## AIM OF THE TASK
Render the stretch of records from the start through the line containing "purple circle: moved 2 px left" as a Markdown table with two columns, Row and Line, giving each line's row number and its text and leaving out blank lines.

───── RECORDS FOR THE EXERCISE ─────

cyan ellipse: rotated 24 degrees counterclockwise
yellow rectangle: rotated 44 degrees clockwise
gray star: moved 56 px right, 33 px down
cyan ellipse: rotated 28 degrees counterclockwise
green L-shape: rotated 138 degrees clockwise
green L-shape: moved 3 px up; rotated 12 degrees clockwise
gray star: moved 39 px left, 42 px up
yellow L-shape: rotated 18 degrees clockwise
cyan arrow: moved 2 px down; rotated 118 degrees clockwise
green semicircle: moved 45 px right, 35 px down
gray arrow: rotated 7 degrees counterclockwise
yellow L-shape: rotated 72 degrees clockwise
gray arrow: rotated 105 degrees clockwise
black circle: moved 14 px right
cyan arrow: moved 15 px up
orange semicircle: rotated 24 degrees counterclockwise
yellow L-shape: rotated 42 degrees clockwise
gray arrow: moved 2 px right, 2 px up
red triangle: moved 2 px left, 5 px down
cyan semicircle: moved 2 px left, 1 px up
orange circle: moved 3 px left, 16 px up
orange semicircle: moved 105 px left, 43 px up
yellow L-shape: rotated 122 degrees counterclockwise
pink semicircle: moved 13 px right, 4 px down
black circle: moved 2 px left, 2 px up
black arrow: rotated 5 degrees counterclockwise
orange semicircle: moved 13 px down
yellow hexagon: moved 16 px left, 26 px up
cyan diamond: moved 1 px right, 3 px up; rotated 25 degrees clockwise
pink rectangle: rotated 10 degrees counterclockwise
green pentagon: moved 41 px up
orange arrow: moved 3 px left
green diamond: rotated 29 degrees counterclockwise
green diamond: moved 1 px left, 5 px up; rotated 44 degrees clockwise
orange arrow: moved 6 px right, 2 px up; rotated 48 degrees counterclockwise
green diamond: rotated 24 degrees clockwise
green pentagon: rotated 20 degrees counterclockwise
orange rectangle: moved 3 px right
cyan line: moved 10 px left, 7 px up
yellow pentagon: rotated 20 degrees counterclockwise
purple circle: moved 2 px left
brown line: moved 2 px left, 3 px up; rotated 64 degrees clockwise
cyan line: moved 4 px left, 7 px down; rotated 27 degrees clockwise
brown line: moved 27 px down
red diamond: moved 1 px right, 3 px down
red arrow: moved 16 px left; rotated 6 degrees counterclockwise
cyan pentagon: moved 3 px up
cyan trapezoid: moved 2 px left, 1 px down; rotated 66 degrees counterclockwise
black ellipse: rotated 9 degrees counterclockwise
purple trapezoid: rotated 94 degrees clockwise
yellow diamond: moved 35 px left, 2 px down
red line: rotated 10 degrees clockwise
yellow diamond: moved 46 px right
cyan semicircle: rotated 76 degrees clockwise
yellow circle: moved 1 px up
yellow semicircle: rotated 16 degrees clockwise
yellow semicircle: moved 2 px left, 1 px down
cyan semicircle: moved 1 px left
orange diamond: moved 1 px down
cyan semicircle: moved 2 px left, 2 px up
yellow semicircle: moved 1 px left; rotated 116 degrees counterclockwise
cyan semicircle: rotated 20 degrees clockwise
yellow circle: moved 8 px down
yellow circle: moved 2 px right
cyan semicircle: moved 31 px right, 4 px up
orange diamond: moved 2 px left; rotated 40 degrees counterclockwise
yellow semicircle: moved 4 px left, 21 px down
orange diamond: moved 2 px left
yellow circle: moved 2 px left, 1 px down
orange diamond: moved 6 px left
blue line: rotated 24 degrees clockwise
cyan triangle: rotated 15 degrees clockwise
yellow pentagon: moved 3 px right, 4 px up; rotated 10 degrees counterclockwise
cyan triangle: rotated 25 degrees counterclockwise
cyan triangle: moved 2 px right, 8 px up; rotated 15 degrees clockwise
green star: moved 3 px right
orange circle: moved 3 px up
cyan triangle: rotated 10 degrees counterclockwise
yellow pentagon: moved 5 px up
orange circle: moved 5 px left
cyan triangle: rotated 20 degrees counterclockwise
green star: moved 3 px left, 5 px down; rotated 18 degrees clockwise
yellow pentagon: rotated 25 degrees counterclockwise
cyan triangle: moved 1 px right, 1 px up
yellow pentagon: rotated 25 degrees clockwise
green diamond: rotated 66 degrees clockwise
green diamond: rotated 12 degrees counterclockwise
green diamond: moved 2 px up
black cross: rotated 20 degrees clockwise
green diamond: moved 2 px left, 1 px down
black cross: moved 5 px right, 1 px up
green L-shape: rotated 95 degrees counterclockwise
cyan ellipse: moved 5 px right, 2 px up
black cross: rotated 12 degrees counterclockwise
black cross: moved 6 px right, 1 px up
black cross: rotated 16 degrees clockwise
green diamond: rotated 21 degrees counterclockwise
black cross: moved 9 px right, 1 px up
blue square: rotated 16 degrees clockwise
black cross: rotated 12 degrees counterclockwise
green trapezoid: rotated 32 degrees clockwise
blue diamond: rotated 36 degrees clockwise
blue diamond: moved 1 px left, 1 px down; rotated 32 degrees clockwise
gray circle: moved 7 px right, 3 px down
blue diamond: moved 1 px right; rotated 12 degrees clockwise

─────

## TASK ANSWER
| Row | Line |
|---|---|
| 1 | cyan ellipse: rotated 24 degrees counterclockwise |
| 2 | yellow rectangle: rotated 44 degrees clockwise |
| 3 | gray star: moved 56 px right, 33 px down |
| 4 | cyan ellipse: rotated 28 degrees counterclockwise |
| 5 | green L-shape: rotated 138 degrees clockwise |
| 6 | green L-shape: moved 3 px up; rotated 12 degrees clockwise |
| 7 | gray star: moved 39 px left, 42 px up |
| 8 | yellow L-shape: rotated 18 degrees clockwise |
| 9 | cyan arrow: moved 2 px down; rotated 118 degrees clockwise |
| 10 | green semicircle: moved 45 px right, 35 px down |
| 11 | gray arrow: rotated 7 degrees counterclockwise |
| 12 | yellow L-shape: rotated 72 degrees clockwise |
| 13 | gray arrow: rotated 105 degrees clockwise |
| 14 | black circle: moved 14 px right |
| 15 | cyan arrow: moved 15 px up |
| 16 | orange semicircle: rotated 24 degrees counterclockwise |
| 17 | yellow L-shape: rotated 42 degrees clockwise |
| 18 | gray arrow: moved 2 px right, 2 px up |
| 19 | red triangle: moved 2 px left, 5 px down |
| 20 | cyan semicircle: moved 2 px left, 1 px up |
| 21 | orange circle: moved 3 px left, 16 px up |
| 22 | orange semicircle: moved 105 px left, 43 px up |
| 23 | yellow L-shape: rotated 122 degrees counterclockwise |
| 24 | pink semicircle: moved 13 px right, 4 px down |
| 25 | black circle: moved 2 px left, 2 px up |
| 26 | black arrow: rotated 5 degrees counterclockwise |
| 27 | orange semicircle: moved 13 px down |
| 28 | yellow hexagon: moved 16 px left, 26 px up |
| 29 | cyan diamond: moved 1 px right, 3 px up; rotated 25 degrees clockwise |
| 30 | pink rectangle: rotated 10 degrees counterclockwise |
| 31 | green pentagon: moved 41 px up |
| 32 | orange arrow: moved 3 px left |
| 33 | green diamond: rotated 29 degrees counterclockwise |
| 34 | green diamond: moved 1 px left, 5 px up; rotated 44 degrees clockwise |
| 35 | orange arrow: moved 6 px right, 2 px up; rotated 48 degrees counterclockwise |
| 36 | green diamond: rotated 24 degrees clockwise |
| 37 | green pentagon: rotated 20 degrees counterclockwise |
| 38 | orange rectangle: moved 3 px right |
| 39 | cyan line: moved 10 px left, 7 px up |
| 40 | yellow pentagon: rotated 20 degrees counterclockwise |
| 41 | purple circle: moved 2 px left |